(Data to examine)

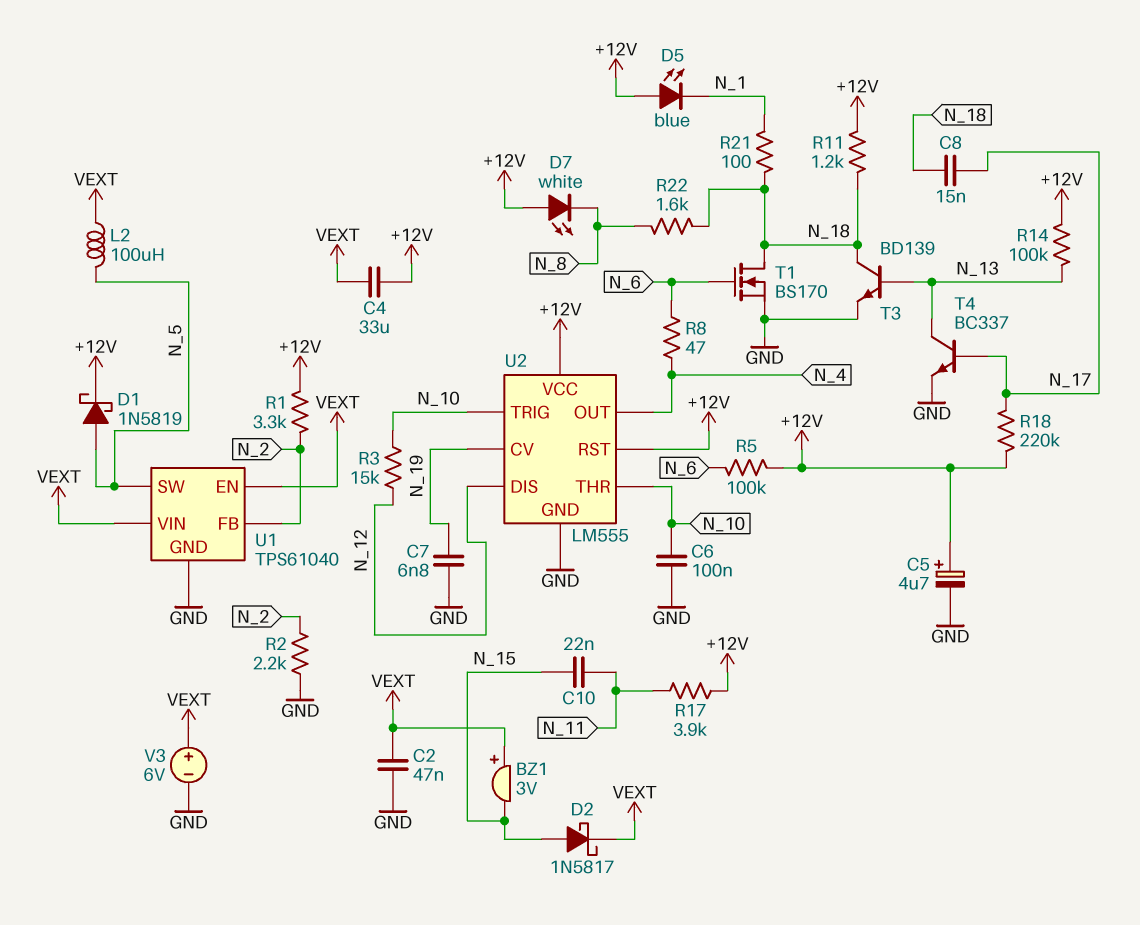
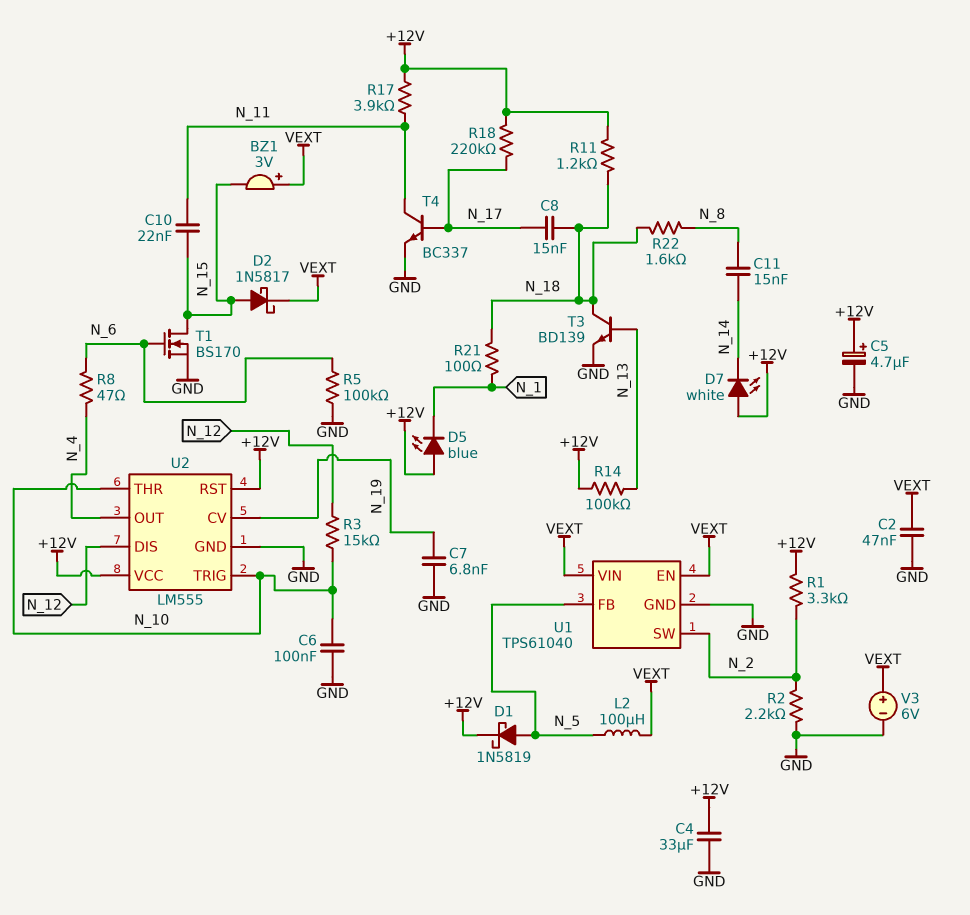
C4: 33uF (+12V, VEXT) -> 33uF (+12V, GND)
C11: none -> 15nF (N_8, N_14)
D7: LED white (A +12V, K N_8) -> LED white (A +12V, K N_14)
R5: 100k (+12V, N_6) -> 100k (GND, N_6)
T1: NMOS BS170 (G N_6, D N_18, S GND) -> NMOS BS170 (G N_6, D N_15, S GND)
T4: NPN BC337 (B N_17, C N_13, E GND) -> NPN BC337 (B N_17, C N_11, E GND)
U1 pin FB: N_2 -> N_5
U1 pin SW: N_5 -> N_2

(End Data to examine)

→ The task: The pictures in the data should be omitted, and every remaining line set down exactly.

→ Finished task:
C4: 33uF (+12V, VEXT) -> 33uF (+12V, GND)
C11: none -> 15nF (N_8, N_14)
D7: LED white (A +12V, K N_8) -> LED white (A +12V, K N_14)
R5: 100k (+12V, N_6) -> 100k (GND, N_6)
T1: NMOS BS170 (G N_6, D N_18, S GND) -> NMOS BS170 (G N_6, D N_15, S GND)
T4: NPN BC337 (B N_17, C N_13, E GND) -> NPN BC337 (B N_17, C N_11, E GND)
U1 pin FB: N_2 -> N_5
U1 pin SW: N_5 -> N_2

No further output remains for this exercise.